= PROBLEM TO WORK ON =
Check each line of the material. Copy those containing "carcinoma".

--- DATASET EXTRACT ---

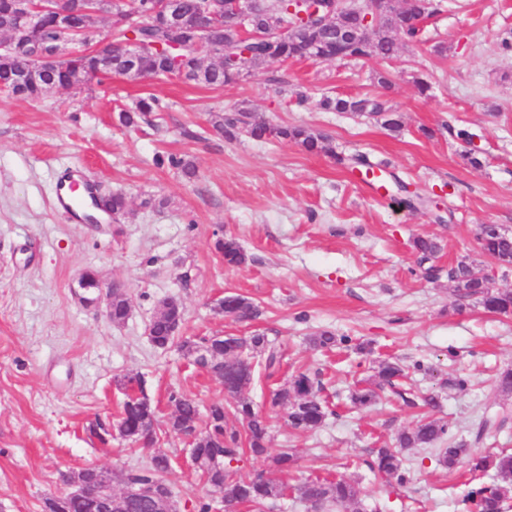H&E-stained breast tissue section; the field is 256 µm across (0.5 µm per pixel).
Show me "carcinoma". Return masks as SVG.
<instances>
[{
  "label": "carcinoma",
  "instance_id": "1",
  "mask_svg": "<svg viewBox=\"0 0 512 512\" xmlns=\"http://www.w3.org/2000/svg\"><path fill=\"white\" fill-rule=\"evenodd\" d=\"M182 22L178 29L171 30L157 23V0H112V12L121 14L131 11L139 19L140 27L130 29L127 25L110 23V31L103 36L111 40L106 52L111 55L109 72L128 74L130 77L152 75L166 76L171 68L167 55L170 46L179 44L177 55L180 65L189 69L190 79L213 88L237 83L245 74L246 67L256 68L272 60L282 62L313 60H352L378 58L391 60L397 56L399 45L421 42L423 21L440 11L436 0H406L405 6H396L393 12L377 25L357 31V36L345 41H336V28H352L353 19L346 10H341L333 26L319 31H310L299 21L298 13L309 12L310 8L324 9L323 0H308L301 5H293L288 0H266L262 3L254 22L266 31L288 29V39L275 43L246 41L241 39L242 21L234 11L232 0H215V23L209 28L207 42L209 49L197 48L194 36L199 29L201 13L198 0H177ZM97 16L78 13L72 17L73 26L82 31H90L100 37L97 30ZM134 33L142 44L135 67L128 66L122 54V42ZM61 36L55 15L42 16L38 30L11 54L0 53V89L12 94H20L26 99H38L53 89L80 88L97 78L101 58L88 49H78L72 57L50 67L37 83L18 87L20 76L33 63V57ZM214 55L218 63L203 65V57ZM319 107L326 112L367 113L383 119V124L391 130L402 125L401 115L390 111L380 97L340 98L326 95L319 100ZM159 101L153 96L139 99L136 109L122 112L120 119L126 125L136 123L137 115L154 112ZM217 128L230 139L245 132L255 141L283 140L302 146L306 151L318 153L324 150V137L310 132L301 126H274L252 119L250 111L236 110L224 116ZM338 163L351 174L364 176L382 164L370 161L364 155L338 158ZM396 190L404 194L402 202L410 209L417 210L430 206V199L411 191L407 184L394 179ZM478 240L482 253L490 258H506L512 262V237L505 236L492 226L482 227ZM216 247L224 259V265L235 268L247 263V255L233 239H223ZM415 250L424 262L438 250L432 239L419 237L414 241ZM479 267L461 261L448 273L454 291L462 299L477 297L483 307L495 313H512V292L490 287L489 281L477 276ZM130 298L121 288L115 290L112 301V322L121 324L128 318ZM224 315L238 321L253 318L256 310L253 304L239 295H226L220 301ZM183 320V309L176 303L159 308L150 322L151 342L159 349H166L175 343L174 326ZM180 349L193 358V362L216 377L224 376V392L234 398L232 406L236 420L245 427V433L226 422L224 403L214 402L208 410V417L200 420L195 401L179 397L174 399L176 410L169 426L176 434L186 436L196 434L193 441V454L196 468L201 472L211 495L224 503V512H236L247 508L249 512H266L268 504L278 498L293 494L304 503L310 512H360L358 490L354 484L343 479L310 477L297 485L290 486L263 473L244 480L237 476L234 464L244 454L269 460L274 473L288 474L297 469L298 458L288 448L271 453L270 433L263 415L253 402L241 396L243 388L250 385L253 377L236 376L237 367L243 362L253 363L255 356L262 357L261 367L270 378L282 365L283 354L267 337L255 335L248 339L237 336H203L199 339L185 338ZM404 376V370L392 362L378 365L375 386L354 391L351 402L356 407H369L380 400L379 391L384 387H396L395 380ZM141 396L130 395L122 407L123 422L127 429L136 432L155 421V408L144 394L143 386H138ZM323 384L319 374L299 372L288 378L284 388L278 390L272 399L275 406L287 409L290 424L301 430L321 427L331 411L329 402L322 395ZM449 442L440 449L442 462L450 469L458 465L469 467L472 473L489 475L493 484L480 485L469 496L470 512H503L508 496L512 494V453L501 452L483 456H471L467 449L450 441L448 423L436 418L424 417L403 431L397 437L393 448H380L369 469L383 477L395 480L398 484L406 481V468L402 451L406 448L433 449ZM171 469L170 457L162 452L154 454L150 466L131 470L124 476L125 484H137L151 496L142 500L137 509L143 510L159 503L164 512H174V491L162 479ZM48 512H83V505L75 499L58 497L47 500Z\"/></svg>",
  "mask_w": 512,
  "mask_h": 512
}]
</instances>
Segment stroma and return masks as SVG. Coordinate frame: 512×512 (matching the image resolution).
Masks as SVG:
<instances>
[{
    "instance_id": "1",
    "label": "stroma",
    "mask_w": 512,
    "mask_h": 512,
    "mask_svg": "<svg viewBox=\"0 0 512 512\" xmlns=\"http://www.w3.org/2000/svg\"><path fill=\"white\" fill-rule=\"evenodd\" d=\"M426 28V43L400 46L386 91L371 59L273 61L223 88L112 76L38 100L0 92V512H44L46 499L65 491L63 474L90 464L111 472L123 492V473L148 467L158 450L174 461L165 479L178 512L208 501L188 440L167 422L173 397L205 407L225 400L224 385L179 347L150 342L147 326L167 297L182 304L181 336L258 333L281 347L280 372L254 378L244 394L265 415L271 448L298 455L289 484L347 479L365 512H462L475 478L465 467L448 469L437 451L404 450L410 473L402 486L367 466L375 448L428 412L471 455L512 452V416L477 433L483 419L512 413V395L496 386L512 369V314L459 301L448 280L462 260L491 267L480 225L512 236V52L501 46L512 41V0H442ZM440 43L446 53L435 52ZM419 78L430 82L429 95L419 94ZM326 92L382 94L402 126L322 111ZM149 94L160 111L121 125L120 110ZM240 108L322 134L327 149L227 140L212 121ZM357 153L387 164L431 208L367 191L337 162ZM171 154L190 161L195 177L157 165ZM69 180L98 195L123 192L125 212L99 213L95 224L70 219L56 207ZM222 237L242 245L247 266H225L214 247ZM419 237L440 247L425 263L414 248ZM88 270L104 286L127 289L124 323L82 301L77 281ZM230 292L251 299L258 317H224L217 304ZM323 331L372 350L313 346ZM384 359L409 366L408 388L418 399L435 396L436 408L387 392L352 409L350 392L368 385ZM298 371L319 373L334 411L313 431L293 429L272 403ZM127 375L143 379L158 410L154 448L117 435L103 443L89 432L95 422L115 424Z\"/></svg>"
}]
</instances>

---

= COMPLETE ANSWER =
Show me "carcinoma". Return masks as SVG.
  "label": "carcinoma",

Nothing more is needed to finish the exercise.